[Start of section]

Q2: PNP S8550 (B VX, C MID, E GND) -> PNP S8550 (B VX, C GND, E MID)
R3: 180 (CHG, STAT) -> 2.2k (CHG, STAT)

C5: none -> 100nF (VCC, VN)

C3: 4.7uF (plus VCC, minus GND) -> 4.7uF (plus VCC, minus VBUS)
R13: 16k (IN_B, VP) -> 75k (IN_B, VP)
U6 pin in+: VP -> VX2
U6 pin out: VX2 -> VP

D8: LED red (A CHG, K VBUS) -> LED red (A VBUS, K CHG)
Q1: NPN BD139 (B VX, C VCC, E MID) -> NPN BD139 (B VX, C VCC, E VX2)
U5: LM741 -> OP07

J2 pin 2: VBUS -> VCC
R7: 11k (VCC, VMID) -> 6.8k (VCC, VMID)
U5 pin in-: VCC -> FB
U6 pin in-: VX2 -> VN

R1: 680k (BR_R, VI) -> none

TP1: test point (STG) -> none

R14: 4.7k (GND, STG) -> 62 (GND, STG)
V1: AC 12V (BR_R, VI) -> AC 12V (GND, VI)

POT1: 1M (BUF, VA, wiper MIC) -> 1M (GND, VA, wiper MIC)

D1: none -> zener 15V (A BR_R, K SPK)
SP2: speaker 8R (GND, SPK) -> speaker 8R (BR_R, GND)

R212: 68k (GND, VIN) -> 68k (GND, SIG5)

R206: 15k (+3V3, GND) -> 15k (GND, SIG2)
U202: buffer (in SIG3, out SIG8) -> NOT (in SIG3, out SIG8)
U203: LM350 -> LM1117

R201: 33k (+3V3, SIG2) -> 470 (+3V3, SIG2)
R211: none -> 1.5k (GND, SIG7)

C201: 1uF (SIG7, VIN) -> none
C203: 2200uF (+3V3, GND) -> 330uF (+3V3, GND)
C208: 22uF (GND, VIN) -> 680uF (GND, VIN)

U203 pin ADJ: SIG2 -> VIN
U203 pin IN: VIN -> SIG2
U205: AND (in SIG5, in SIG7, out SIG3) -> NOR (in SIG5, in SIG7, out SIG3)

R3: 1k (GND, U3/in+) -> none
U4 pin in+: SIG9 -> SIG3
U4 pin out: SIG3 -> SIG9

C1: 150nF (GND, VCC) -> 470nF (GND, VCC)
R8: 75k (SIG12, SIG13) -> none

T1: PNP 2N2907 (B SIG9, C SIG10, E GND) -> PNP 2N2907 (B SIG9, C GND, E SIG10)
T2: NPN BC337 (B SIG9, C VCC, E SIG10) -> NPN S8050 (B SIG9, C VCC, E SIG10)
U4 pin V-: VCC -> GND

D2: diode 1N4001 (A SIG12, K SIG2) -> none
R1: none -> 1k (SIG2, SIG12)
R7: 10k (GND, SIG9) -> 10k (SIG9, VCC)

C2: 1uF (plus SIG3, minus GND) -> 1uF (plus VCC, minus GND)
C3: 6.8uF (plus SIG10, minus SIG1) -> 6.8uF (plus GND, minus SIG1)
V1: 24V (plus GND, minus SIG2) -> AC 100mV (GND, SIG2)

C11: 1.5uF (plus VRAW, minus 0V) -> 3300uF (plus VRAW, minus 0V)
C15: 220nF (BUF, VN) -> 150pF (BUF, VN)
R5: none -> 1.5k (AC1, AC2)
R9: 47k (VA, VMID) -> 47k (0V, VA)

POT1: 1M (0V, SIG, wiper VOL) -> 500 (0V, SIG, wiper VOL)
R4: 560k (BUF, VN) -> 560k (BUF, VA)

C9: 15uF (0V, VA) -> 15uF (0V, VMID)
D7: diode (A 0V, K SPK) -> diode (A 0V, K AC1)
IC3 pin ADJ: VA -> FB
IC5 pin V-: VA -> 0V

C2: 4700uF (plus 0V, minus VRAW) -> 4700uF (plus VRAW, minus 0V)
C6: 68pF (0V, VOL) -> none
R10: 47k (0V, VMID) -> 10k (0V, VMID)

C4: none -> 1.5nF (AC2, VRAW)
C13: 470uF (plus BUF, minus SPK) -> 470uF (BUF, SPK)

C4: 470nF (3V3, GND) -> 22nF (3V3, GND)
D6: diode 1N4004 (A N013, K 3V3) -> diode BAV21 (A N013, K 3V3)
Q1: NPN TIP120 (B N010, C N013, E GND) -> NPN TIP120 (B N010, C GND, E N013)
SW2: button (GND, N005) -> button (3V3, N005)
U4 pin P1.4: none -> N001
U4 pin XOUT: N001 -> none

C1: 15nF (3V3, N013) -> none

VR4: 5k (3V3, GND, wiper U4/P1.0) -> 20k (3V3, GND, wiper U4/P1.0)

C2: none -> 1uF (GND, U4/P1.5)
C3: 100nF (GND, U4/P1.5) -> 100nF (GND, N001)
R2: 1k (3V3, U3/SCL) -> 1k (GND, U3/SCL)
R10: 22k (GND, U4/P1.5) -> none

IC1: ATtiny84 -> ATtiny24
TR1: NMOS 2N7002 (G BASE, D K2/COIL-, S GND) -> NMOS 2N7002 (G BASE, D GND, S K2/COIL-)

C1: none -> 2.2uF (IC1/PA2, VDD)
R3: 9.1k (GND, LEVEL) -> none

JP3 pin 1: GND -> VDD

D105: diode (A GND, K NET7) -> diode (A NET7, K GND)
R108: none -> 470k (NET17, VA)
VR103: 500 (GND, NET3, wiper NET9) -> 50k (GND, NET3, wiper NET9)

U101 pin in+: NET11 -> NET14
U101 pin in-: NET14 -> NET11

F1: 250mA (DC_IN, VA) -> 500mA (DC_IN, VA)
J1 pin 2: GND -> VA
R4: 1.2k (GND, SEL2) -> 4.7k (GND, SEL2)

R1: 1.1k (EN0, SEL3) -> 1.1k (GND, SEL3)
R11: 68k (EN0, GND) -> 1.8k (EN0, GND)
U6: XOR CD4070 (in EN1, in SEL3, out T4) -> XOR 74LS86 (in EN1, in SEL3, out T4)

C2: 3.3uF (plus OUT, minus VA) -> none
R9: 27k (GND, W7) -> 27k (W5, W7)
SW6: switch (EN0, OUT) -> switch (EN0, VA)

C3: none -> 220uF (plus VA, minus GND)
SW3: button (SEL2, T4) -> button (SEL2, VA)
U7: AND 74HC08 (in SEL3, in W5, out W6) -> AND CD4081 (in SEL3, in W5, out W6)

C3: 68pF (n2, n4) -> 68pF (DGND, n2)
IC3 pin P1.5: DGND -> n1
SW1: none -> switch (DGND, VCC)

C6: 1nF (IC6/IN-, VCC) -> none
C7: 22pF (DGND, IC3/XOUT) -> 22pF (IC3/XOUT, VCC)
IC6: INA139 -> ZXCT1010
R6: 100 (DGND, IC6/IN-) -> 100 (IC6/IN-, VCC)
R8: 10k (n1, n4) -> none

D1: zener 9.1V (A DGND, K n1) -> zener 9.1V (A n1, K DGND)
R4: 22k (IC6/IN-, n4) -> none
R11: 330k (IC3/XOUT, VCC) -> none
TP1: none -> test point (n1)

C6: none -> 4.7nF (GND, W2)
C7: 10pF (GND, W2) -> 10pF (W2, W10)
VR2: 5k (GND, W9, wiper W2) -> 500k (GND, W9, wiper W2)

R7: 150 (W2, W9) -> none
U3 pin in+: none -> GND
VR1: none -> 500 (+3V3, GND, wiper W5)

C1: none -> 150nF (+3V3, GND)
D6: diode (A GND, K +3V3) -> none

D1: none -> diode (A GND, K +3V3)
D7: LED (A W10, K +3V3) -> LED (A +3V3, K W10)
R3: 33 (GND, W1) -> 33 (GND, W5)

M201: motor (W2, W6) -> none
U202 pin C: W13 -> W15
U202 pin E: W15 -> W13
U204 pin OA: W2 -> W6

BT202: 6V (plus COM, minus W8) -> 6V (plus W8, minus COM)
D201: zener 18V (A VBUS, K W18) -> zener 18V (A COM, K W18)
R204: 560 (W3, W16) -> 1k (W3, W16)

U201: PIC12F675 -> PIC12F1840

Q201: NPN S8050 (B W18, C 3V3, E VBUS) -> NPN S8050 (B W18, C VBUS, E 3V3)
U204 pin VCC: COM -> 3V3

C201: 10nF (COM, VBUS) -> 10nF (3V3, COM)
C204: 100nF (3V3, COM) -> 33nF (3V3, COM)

[End of section]

▸ **HOW TO COMPLETE THIS TASK**: Give back exactly the lines above starting at the line where "D2: diode 1N4001 (A SIG12, K SIG2) -> none" appears and ending at the line where "R10: 47k (0V, VMID) -> 10k (0V, VMID)" appears, both included, with no other lines.

▸ **RESULT OF THE TASK**:
D2: diode 1N4001 (A SIG12, K SIG2) -> none
R1: none -> 1k (SIG2, SIG12)
R7: 10k (GND, SIG9) -> 10k (SIG9, VCC)

C2: 1uF (plus SIG3, minus GND) -> 1uF (plus VCC, minus GND)
C3: 6.8uF (plus SIG10, minus SIG1) -> 6.8uF (plus GND, minus SIG1)
V1: 24V (plus GND, minus SIG2) -> AC 100mV (GND, SIG2)

C11: 1.5uF (plus VRAW, minus 0V) -> 3300uF (plus VRAW, minus 0V)
C15: 220nF (BUF, VN) -> 150pF (BUF, VN)
R5: none -> 1.5k (AC1, AC2)
R9: 47k (VA, VMID) -> 47k (0V, VA)

POT1: 1M (0V, SIG, wiper VOL) -> 500 (0V, SIG, wiper VOL)
R4: 560k (BUF, VN) -> 560k (BUF, VA)

C9: 15uF (0V, VA) -> 15uF (0V, VMID)
D7: diode (A 0V, K SPK) -> diode (A 0V, K AC1)
IC3 pin ADJ: VA -> FB
IC5 pin V-: VA -> 0V

C2: 4700uF (plus 0V, minus VRAW) -> 4700uF (plus VRAW, minus 0V)
C6: 68pF (0V, VOL) -> none
R10: 47k (0V, VMID) -> 10k (0V, VMID)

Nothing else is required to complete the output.